_WHAT YOU SHOULD DO_. Copy the records below exactly, but leave out any picture they contain.

MATERIALS PROVIDED section start

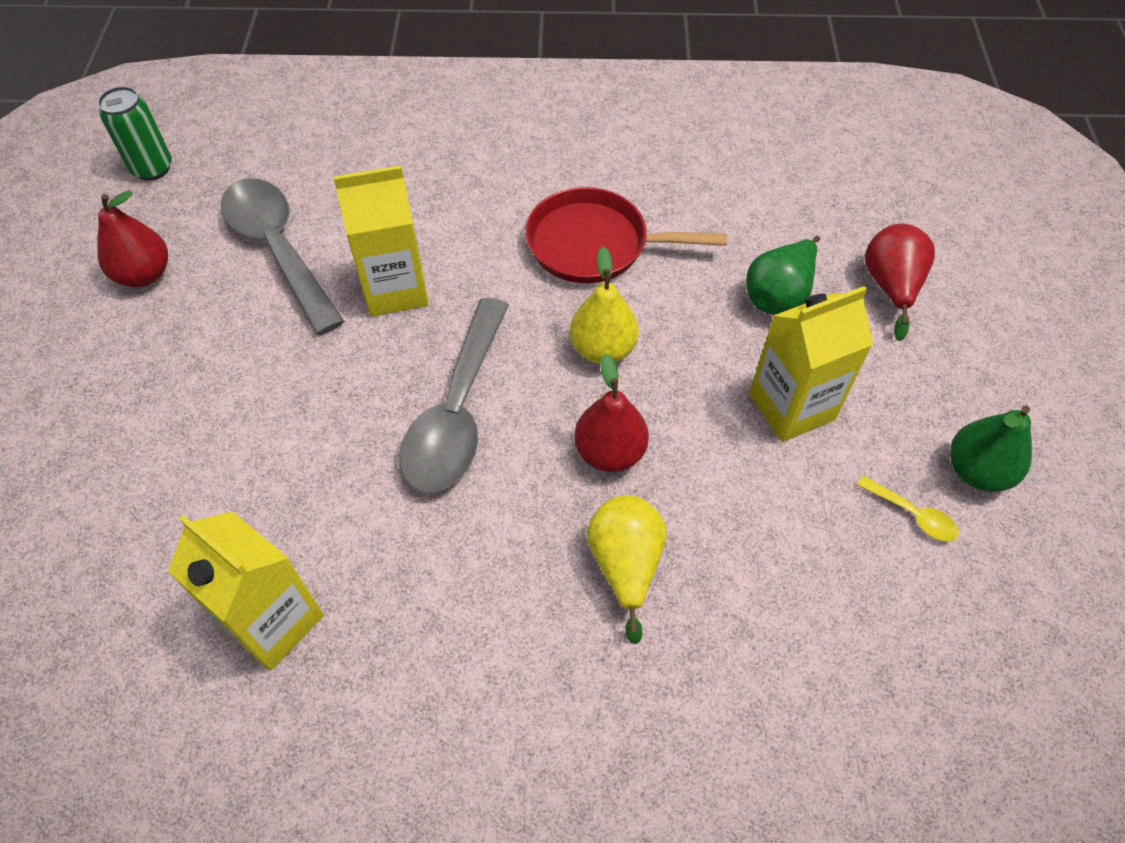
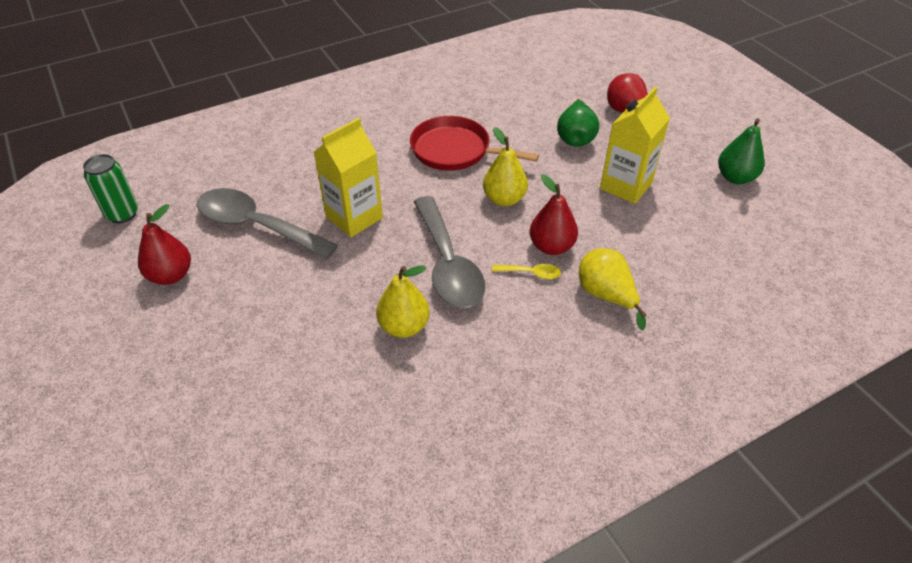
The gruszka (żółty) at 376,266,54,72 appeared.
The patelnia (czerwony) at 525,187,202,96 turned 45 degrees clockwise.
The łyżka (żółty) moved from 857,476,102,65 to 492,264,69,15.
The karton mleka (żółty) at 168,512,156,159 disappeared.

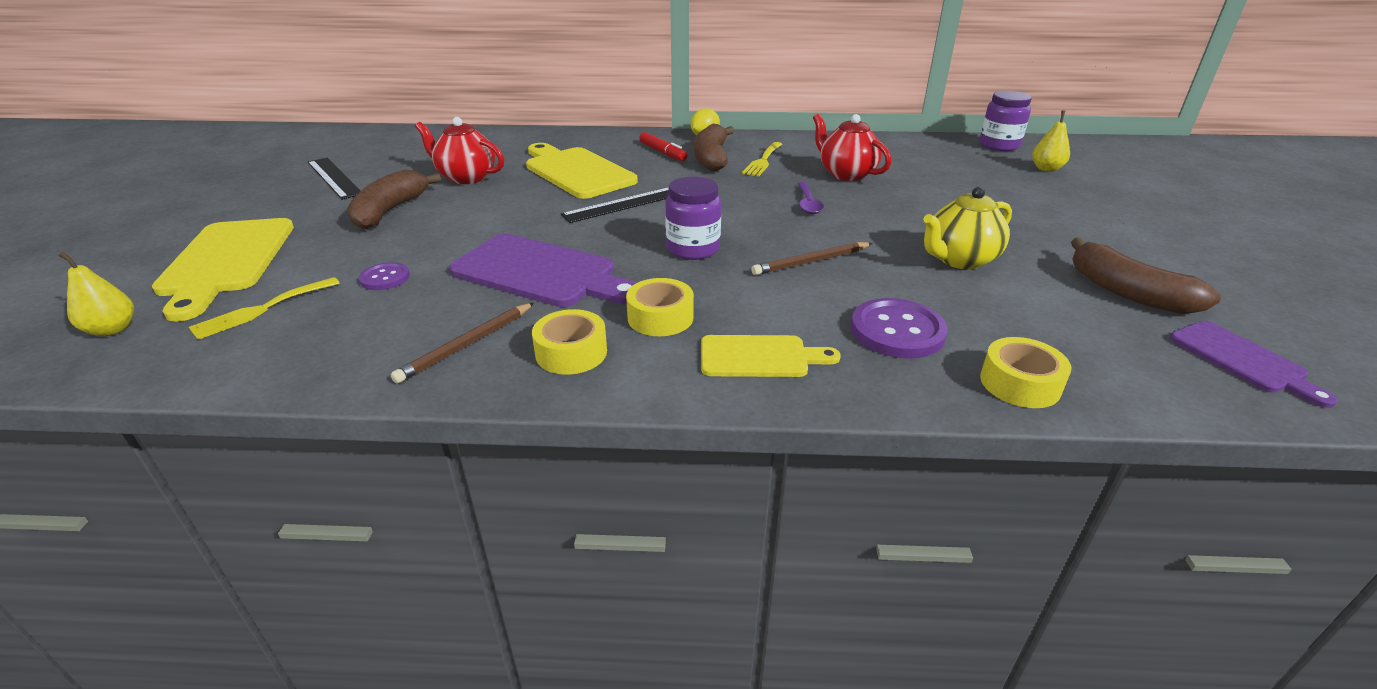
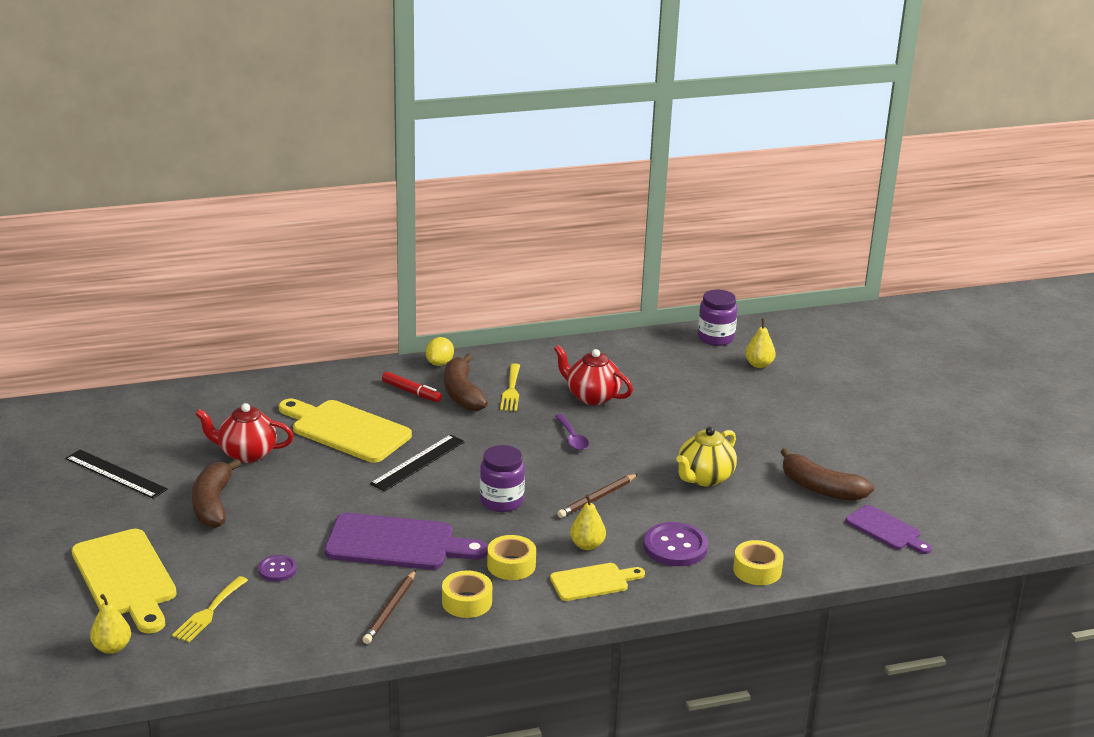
The gruszka (żółty) at 570,494,36,56 appeared.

MATERIALS PROVIDED section end

_ANSWER FOR THIS EXERCISE_.
The gruszka (żółty) at 376,266,54,72 appeared.
The patelnia (czerwony) at 525,187,202,96 turned 45 degrees clockwise.
The łyżka (żółty) moved from 857,476,102,65 to 492,264,69,15.
The karton mleka (żółty) at 168,512,156,159 disappeared.

The gruszka (żółty) at 570,494,36,56 appeared.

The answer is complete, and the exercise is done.